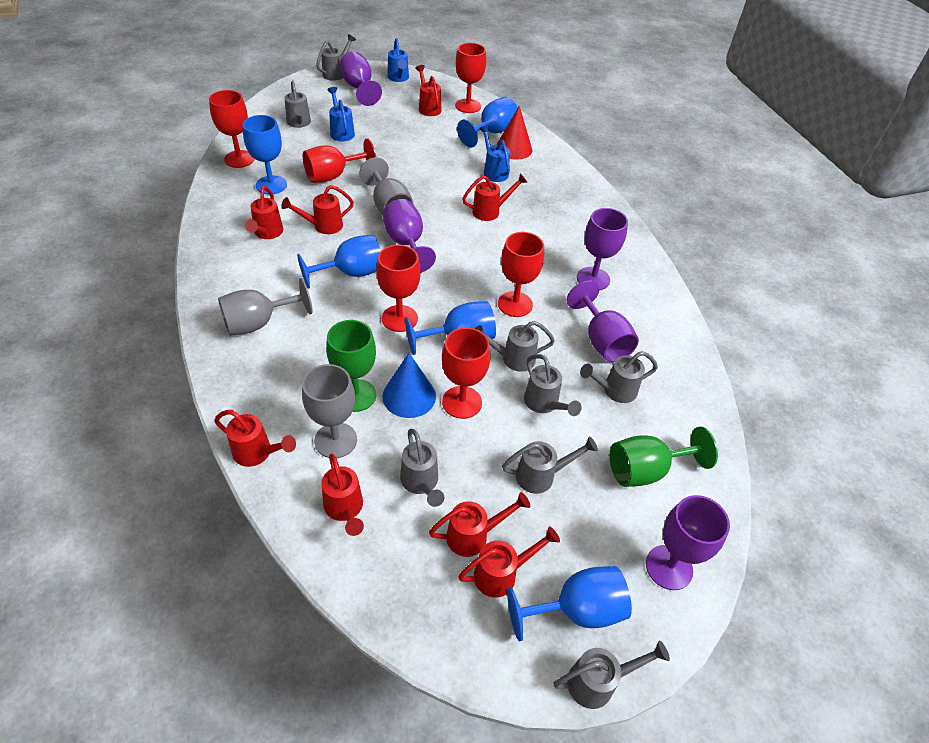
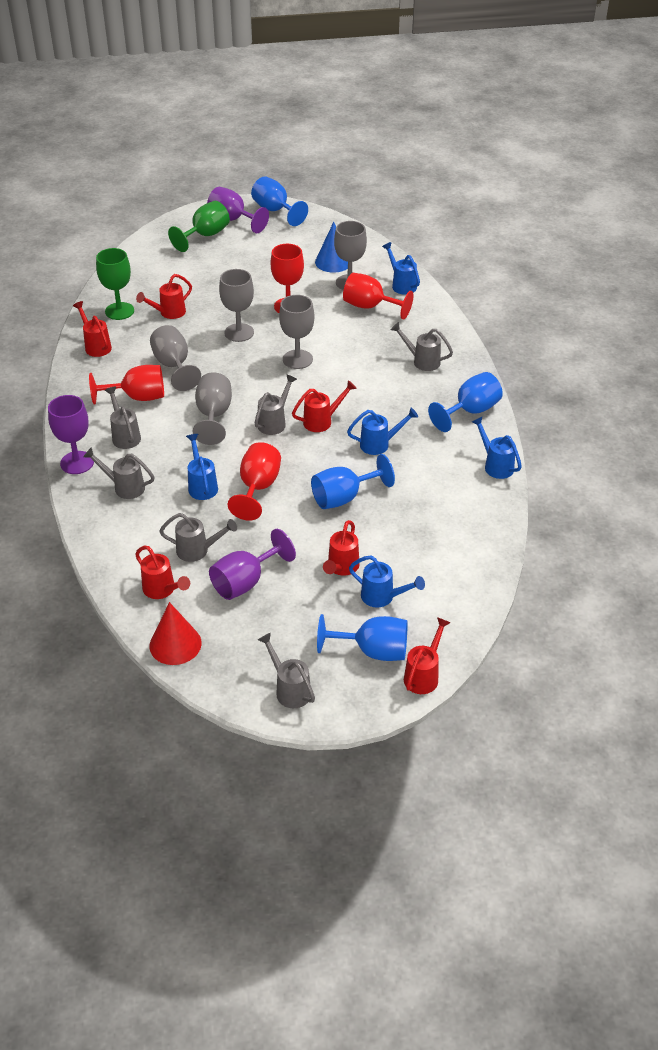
blue goblet: 5 -> 4
blue watering can: 3 -> 5
grey goblet: 3 -> 5
grey watering can: 8 -> 6
purple goblet: 5 -> 3
red goblet: 6 -> 4
red watering can: 8 -> 6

•••

- [REQUIRED WORK] Would you copy every line of the entries that includes the word "watering"?

- [RESULT]
blue watering can: 3 -> 5
grey watering can: 8 -> 6
red watering can: 8 -> 6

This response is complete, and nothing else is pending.